-------- Supplied information

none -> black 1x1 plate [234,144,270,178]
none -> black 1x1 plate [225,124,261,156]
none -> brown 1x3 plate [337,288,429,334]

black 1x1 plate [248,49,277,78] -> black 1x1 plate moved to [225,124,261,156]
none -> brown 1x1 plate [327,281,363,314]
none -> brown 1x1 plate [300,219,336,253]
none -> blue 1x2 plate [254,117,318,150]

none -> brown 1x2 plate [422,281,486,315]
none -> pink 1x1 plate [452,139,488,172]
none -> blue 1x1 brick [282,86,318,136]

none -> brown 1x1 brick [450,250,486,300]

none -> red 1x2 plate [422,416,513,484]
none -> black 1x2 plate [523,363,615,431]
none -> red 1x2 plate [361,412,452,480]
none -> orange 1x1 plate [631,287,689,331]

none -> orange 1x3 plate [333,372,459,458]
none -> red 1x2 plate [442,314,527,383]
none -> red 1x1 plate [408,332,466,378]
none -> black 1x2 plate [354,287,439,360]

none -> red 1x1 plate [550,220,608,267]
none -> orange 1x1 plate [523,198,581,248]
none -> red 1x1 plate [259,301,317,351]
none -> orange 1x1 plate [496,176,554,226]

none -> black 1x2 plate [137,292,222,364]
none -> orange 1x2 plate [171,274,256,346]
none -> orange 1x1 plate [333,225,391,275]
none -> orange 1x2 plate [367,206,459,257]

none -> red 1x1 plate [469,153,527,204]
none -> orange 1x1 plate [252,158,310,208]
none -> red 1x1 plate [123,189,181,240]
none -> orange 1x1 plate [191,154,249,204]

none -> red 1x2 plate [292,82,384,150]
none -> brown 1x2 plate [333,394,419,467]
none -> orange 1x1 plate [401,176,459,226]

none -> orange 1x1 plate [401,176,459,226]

----------------

The problem:
Go line by line through the data, copying each one that contains the word "brick".

Exercise solution:
none -> blue 1x1 brick [282,86,318,136]
none -> brown 1x1 brick [450,250,486,300]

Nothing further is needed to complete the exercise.